PROBLEM: Only the lines in the entries below from the line with "cyan arrow: moved 1 px right, 1 px up" to the line with "gray circle: moved 1 px right, 12 px up", both included, belong in the answer, transcribed exactly and without pictures.

+===+

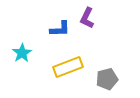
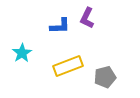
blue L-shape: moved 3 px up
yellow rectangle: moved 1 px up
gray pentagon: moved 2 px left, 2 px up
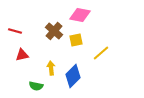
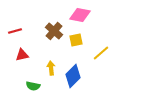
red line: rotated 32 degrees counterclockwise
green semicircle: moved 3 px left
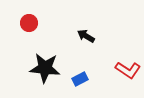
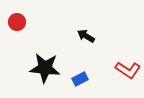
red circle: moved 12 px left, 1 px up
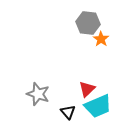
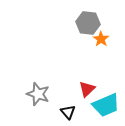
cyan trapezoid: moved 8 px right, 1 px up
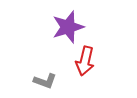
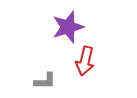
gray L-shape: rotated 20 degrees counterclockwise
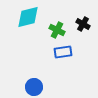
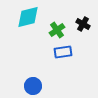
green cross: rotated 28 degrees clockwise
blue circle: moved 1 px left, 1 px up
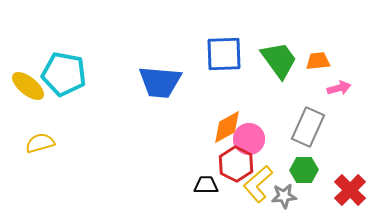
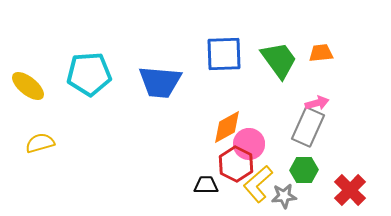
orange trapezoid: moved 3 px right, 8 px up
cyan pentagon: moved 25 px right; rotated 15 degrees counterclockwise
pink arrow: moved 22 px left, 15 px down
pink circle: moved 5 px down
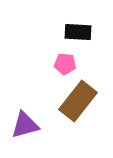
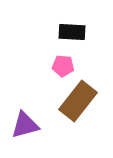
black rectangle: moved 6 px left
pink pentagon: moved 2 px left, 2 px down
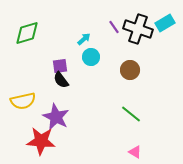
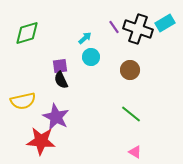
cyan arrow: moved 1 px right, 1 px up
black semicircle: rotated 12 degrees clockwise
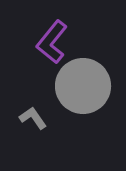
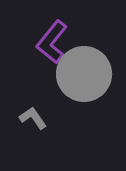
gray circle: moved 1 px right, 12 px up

+===+

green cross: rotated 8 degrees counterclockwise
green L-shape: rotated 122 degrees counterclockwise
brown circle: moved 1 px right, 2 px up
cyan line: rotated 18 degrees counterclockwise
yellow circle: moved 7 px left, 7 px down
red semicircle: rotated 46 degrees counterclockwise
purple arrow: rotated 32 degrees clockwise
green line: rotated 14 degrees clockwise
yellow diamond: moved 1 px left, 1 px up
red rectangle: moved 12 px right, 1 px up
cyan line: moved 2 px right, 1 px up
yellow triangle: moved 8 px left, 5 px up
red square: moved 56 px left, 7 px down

+===+

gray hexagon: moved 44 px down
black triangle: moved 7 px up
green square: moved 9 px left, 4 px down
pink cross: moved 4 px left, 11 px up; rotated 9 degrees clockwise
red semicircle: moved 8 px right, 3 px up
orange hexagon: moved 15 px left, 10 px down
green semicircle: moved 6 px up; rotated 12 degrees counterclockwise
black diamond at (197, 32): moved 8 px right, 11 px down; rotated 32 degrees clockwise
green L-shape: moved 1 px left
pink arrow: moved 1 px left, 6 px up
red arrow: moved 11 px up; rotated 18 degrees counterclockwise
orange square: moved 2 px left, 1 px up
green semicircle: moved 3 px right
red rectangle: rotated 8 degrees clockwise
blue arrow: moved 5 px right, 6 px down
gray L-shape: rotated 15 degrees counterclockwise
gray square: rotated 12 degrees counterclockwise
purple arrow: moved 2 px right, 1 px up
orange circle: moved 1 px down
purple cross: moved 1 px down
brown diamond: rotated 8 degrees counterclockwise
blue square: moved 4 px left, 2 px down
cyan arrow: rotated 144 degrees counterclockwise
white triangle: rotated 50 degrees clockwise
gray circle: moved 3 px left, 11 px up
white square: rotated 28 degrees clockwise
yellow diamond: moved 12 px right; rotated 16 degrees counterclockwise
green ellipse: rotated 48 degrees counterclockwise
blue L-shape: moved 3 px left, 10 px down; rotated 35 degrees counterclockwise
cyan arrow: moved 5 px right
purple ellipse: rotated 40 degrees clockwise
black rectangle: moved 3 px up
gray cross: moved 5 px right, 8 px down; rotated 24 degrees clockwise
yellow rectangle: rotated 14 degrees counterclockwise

+===+

OUTPUT OF THE TASK:
cyan arrow: moved 1 px right, 1 px up
black semicircle: rotated 12 degrees clockwise
gray circle: moved 1 px right, 12 px up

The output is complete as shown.